THE TASK |
If a line below holds the word "orange", count it; then say how many such lines there are and nothing else.

──────────

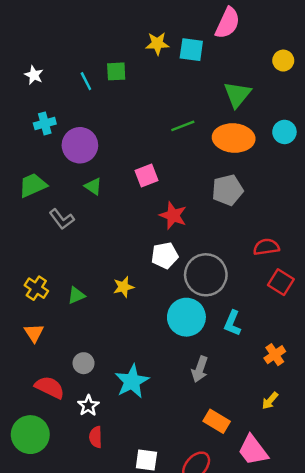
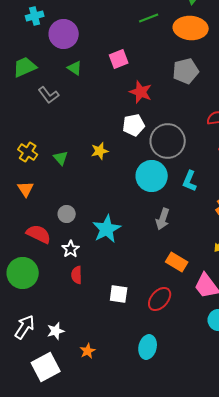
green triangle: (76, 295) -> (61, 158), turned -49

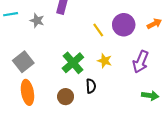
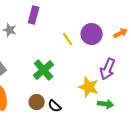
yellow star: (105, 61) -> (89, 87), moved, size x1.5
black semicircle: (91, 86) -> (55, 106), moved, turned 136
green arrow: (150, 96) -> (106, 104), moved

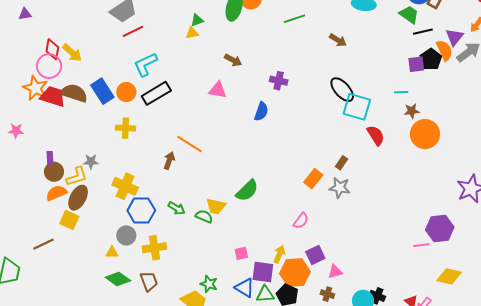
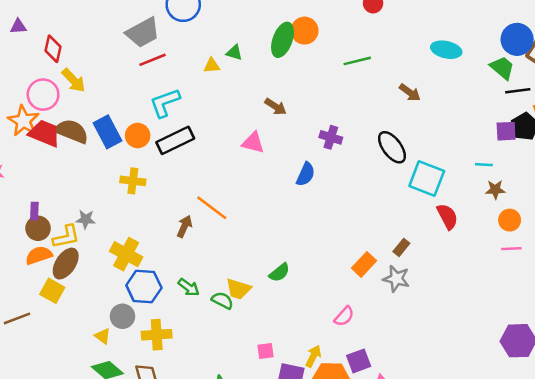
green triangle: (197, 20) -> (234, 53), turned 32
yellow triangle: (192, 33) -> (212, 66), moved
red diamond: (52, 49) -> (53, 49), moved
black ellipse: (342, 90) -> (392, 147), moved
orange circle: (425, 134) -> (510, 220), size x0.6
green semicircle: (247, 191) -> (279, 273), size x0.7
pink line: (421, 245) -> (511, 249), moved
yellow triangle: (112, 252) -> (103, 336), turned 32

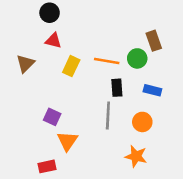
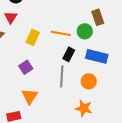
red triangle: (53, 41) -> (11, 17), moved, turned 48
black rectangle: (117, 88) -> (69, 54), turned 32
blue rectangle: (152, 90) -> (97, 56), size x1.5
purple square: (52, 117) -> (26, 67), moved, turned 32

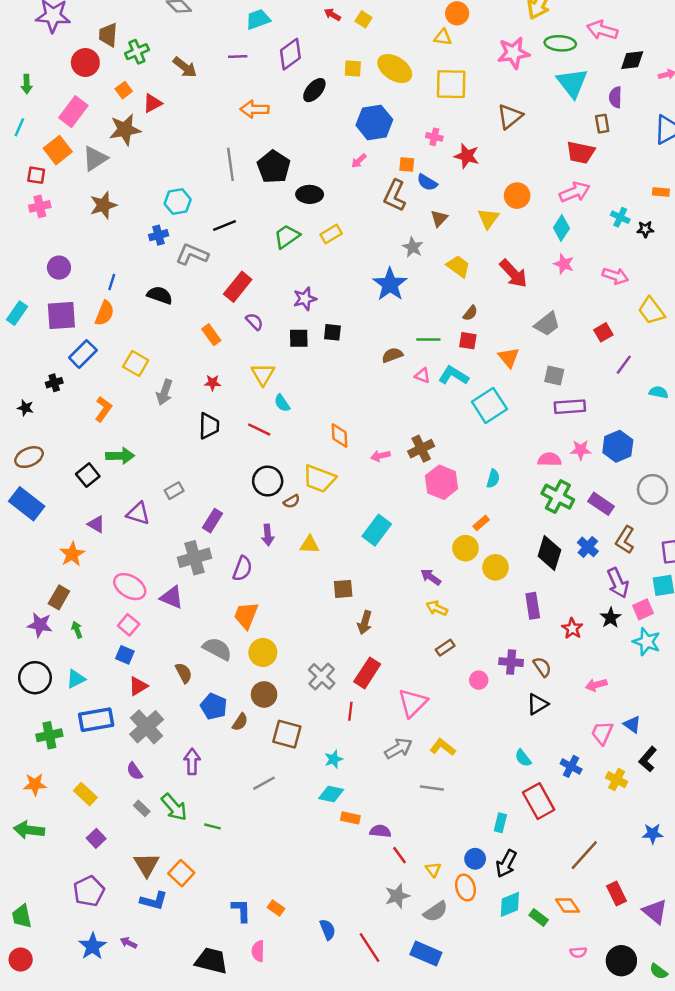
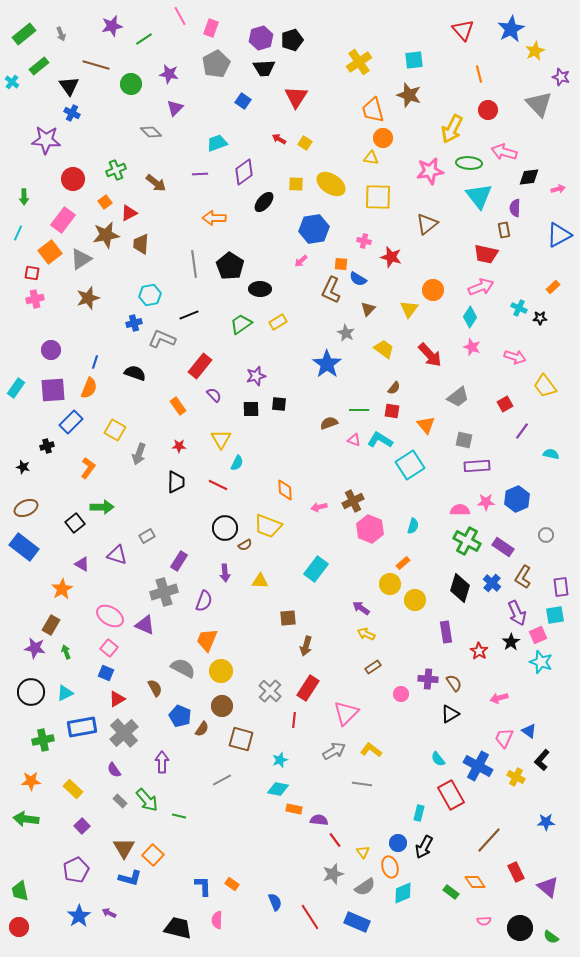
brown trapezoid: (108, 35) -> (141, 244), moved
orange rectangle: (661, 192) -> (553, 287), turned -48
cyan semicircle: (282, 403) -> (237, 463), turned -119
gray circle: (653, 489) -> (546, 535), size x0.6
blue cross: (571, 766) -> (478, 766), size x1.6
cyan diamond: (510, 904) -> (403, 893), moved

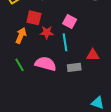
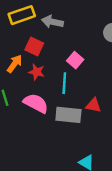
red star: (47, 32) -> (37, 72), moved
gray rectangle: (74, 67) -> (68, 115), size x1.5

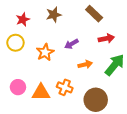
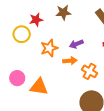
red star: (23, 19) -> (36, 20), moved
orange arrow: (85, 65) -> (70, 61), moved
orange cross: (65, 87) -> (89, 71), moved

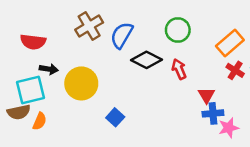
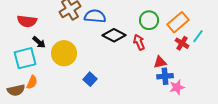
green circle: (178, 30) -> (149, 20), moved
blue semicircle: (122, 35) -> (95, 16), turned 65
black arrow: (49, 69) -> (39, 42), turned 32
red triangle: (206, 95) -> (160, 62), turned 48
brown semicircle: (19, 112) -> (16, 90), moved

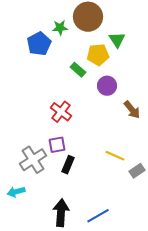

──────────

TASK RESULT |
4